◆ Task directions:
Below this sentence is a listing; return exactly its lines from the one with "(580, 230) = (556, 284): blue" to the one with "(907, 301) = (367, 554): purple", both kept, and nothing more.
——————————
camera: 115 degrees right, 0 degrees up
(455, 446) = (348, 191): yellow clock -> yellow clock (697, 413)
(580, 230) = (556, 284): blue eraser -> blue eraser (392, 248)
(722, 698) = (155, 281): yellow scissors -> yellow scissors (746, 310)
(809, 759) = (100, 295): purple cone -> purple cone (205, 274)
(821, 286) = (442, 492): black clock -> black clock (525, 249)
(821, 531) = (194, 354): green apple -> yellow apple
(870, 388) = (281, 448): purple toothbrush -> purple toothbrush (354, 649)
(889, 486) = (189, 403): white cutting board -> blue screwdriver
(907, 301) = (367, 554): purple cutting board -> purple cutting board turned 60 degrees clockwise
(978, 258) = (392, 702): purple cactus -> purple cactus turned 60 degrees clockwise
——————————
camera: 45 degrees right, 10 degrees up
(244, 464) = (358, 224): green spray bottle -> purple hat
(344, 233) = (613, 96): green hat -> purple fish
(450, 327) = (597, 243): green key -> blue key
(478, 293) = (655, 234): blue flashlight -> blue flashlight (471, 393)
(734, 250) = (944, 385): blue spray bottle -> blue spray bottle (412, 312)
——————————
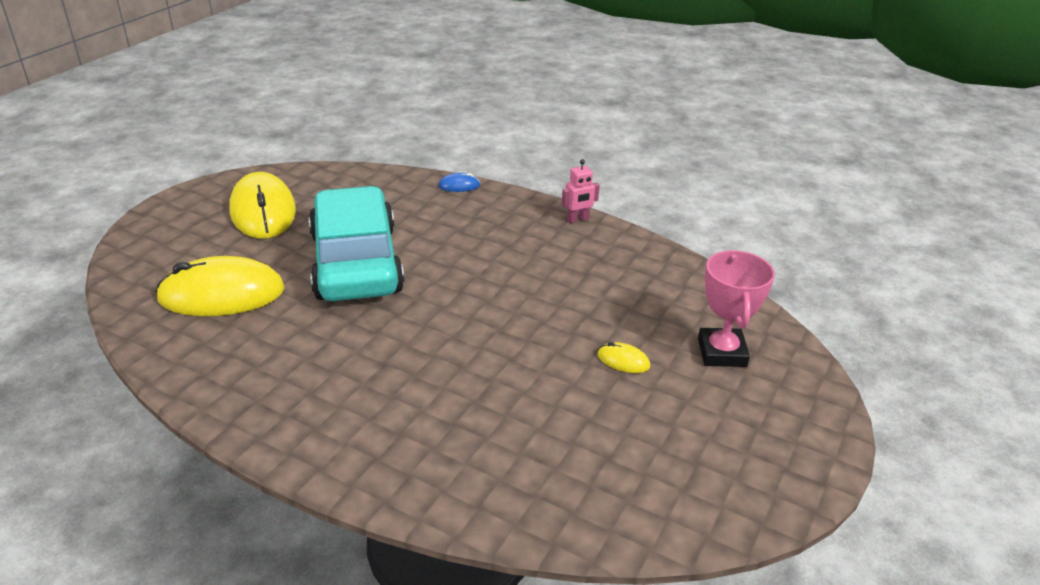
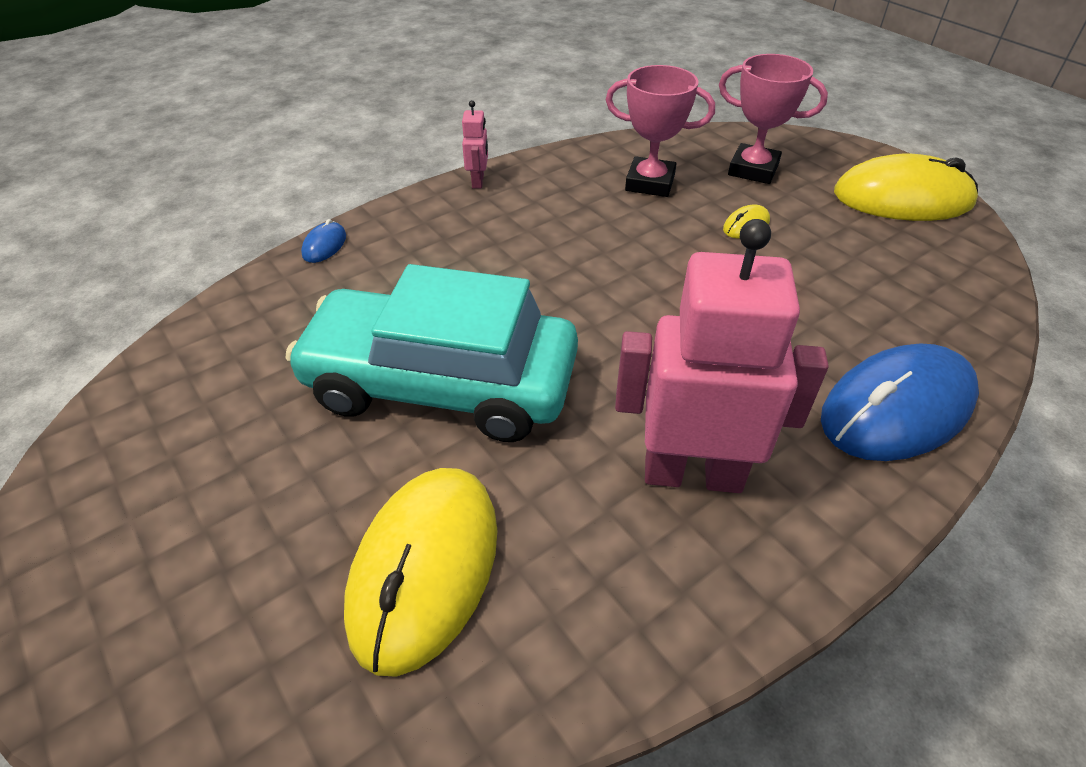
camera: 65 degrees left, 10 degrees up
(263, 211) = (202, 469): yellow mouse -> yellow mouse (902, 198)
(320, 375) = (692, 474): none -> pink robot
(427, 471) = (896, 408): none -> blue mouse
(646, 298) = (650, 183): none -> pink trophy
——————————
◆ Result for this exercise:
(580, 230) = (556, 284): blue eraser -> blue eraser (392, 248)
(722, 698) = (155, 281): yellow scissors -> yellow scissors (746, 310)
(809, 759) = (100, 295): purple cone -> purple cone (205, 274)
(821, 286) = (442, 492): black clock -> black clock (525, 249)
(821, 531) = (194, 354): green apple -> yellow apple
(870, 388) = (281, 448): purple toothbrush -> purple toothbrush (354, 649)
(889, 486) = (189, 403): white cutting board -> blue screwdriver
(907, 301) = (367, 554): purple cutting board -> purple cutting board turned 60 degrees clockwise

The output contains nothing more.